Spatial object tracking data
* * * *

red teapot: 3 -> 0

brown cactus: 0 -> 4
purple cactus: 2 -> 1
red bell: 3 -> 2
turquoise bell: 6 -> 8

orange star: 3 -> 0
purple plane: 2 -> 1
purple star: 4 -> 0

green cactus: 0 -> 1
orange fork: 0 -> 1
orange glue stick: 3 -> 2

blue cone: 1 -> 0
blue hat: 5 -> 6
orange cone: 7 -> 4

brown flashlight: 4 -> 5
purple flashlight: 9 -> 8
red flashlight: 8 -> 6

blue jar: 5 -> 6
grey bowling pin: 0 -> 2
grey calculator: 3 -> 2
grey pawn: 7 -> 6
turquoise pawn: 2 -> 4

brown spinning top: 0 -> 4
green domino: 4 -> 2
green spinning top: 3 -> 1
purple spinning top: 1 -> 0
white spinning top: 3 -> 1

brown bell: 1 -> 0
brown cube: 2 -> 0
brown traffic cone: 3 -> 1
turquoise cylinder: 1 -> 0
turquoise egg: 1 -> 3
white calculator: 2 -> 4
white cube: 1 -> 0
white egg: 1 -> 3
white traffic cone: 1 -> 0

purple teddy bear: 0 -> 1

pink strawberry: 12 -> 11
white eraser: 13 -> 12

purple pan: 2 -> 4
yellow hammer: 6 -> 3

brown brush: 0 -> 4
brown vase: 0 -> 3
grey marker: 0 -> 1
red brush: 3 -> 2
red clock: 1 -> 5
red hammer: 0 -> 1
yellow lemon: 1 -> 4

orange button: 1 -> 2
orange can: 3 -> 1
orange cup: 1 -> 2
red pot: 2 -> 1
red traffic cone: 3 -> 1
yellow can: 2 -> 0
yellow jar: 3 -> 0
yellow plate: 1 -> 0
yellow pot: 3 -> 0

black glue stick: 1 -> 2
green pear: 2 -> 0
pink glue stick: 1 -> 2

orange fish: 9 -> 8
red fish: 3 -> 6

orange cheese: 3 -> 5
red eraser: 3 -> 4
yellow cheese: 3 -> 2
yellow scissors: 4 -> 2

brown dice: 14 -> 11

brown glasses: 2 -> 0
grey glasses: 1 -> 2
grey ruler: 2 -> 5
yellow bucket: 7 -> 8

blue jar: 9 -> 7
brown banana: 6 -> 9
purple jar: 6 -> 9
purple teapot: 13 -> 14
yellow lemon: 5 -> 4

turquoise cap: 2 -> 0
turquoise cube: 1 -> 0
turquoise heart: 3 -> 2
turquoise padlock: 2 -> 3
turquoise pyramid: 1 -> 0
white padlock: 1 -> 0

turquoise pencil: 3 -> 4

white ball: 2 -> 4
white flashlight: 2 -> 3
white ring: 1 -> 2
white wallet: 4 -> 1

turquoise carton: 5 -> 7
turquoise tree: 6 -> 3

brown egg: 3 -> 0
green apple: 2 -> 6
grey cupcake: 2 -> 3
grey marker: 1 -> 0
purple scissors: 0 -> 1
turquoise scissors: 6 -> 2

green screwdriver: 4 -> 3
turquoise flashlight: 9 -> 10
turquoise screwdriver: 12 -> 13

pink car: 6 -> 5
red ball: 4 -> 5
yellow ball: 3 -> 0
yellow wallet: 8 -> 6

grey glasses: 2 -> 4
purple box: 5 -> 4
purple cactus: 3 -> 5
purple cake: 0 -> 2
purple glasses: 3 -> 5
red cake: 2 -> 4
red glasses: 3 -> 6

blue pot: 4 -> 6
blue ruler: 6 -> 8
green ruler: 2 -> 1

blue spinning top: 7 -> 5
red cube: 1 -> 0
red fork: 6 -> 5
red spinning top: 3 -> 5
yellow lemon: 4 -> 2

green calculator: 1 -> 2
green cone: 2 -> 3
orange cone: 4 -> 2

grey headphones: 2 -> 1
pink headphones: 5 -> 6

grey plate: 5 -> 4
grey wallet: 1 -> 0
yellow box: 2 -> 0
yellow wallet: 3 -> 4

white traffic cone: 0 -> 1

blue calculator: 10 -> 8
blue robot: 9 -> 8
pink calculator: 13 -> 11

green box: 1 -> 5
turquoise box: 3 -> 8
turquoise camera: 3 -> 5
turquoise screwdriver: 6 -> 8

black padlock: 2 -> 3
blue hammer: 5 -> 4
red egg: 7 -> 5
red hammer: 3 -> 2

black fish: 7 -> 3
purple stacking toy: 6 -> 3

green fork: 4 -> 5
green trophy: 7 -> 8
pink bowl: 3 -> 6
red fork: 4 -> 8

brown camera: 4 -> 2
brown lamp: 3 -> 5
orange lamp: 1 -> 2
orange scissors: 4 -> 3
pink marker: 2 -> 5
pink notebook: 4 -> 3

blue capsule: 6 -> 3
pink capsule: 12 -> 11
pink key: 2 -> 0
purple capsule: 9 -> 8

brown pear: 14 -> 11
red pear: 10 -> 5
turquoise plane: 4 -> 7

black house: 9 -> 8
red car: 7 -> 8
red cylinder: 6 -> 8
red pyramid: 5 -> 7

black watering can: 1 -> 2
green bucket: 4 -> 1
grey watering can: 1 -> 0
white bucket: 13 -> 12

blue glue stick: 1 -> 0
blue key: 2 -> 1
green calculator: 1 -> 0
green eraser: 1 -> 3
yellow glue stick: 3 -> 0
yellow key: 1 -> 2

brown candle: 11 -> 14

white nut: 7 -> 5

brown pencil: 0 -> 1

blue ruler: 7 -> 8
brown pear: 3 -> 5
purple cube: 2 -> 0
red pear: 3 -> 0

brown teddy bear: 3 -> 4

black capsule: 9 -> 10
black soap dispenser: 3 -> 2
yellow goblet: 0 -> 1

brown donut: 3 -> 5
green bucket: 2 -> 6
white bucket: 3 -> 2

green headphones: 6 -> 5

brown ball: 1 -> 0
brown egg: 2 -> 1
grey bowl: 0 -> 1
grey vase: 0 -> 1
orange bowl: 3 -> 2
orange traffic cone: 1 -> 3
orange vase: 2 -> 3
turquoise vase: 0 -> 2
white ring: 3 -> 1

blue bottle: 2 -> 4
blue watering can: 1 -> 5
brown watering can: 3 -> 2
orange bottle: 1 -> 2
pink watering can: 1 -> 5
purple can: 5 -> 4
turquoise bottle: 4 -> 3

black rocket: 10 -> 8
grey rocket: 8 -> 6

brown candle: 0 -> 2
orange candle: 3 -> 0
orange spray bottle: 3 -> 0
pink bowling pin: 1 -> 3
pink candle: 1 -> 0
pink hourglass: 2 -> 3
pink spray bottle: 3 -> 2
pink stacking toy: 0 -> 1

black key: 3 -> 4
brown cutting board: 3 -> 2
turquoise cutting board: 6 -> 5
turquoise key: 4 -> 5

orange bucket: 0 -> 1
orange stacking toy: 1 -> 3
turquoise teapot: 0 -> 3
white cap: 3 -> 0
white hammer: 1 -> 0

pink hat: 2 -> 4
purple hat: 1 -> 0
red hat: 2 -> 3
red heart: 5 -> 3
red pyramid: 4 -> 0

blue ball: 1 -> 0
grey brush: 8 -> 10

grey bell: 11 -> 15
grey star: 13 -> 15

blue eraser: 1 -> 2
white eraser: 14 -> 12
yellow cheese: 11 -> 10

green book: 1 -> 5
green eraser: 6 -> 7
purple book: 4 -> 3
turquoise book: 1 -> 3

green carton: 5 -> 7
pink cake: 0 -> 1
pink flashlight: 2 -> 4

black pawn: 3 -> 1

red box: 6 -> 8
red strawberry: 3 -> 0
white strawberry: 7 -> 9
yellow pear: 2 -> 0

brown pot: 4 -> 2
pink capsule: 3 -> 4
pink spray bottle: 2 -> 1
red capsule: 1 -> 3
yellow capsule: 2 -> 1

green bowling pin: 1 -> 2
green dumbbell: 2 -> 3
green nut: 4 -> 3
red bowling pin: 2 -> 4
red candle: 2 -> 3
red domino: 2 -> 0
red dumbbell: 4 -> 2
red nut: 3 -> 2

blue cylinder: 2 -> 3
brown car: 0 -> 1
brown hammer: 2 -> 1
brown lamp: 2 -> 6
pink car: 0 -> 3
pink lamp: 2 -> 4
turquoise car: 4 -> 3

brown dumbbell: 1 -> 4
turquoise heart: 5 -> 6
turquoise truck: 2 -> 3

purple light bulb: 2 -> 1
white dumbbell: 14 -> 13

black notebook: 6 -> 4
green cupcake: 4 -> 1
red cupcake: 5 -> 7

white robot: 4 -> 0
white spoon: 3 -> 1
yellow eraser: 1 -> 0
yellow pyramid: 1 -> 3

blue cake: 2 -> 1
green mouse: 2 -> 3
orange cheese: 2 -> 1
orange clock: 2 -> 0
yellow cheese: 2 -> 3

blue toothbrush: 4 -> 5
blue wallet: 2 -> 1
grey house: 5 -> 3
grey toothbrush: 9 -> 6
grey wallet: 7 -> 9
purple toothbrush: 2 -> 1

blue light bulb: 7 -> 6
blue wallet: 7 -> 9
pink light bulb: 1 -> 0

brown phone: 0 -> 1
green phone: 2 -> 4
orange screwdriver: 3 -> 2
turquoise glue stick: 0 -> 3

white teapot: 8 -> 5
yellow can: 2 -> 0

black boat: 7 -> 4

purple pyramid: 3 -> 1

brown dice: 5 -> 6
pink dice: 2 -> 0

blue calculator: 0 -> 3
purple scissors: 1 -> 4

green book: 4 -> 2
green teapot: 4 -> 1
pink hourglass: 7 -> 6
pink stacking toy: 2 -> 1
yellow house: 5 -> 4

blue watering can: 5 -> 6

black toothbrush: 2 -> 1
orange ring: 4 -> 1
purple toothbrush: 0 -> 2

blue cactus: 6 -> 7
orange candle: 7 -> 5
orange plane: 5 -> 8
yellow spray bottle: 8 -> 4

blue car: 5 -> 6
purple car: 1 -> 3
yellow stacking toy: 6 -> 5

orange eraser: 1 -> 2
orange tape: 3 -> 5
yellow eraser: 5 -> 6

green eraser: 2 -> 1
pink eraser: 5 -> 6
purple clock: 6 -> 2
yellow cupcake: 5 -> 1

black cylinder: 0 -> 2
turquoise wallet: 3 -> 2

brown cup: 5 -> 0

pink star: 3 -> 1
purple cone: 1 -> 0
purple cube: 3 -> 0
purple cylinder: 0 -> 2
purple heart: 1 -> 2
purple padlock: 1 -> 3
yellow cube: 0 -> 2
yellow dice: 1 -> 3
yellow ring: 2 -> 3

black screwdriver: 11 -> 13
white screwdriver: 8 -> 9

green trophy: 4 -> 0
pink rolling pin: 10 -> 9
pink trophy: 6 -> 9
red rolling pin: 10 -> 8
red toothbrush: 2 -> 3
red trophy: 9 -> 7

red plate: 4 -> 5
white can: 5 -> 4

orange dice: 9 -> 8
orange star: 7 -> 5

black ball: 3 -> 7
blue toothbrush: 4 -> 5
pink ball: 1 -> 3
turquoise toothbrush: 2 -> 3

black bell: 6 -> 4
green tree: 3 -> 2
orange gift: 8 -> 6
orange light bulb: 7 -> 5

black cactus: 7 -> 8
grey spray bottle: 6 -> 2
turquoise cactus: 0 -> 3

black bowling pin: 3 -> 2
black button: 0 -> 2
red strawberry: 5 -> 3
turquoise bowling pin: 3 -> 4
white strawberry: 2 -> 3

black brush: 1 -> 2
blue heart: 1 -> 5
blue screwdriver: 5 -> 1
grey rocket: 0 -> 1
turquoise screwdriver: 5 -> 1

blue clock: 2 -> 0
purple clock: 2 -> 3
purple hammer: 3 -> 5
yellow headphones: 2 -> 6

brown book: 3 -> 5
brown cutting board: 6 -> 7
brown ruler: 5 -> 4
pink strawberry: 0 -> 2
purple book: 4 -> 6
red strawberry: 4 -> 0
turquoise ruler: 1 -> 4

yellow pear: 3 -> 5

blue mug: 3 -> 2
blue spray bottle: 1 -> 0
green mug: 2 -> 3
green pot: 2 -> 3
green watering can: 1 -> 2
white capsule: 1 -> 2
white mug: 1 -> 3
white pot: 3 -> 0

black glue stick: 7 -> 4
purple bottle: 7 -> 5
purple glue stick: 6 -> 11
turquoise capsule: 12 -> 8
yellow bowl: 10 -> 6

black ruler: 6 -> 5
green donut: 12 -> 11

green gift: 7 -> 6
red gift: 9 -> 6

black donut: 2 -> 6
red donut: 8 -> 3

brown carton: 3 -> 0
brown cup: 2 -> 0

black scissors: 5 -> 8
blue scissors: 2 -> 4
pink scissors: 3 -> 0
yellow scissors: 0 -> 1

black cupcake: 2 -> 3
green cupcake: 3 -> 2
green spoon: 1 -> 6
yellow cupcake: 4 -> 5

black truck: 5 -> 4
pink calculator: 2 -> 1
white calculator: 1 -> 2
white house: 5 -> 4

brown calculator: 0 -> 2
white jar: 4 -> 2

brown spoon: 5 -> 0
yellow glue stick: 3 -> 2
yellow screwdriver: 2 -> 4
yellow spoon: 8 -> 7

* * * *

_BRIEF_
Transcribe each line of the data above, unaltered, from the one where "red bell: 3 -> 2" appears to the one where "purple flashlight: 9 -> 8" appears, inclusive of both.

_EXPECTED ANSWER_
red bell: 3 -> 2
turquoise bell: 6 -> 8

orange star: 3 -> 0
purple plane: 2 -> 1
purple star: 4 -> 0

green cactus: 0 -> 1
orange fork: 0 -> 1
orange glue stick: 3 -> 2

blue cone: 1 -> 0
blue hat: 5 -> 6
orange cone: 7 -> 4

brown flashlight: 4 -> 5
purple flashlight: 9 -> 8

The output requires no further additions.